#### Information supplied ####

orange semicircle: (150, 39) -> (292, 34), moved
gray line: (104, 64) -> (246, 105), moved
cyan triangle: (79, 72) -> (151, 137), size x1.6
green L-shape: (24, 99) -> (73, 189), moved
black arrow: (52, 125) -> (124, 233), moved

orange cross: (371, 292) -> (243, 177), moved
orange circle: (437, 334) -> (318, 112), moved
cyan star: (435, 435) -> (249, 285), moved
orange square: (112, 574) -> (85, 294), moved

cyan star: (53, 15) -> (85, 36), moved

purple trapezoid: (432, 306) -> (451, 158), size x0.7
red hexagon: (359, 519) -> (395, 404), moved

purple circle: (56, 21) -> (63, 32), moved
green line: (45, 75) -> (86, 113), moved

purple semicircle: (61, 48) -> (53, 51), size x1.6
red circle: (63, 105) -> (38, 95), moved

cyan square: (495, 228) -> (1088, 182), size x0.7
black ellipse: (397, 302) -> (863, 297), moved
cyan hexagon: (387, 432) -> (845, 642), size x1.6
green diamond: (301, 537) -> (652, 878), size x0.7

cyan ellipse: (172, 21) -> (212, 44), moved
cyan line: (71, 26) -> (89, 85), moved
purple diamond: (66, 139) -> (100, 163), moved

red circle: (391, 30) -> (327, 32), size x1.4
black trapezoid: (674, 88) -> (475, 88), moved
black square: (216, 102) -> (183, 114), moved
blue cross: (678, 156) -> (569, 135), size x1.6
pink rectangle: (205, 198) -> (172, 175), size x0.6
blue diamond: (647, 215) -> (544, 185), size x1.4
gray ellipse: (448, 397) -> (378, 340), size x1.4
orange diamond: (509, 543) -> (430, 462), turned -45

####

# Action item
Go through the entries and return each line where the word "cyan" occurs.

# Result for this exercise
cyan triangle: (79, 72) -> (151, 137), size x1.6
cyan star: (435, 435) -> (249, 285), moved
cyan star: (53, 15) -> (85, 36), moved
cyan square: (495, 228) -> (1088, 182), size x0.7
cyan hexagon: (387, 432) -> (845, 642), size x1.6
cyan ellipse: (172, 21) -> (212, 44), moved
cyan line: (71, 26) -> (89, 85), moved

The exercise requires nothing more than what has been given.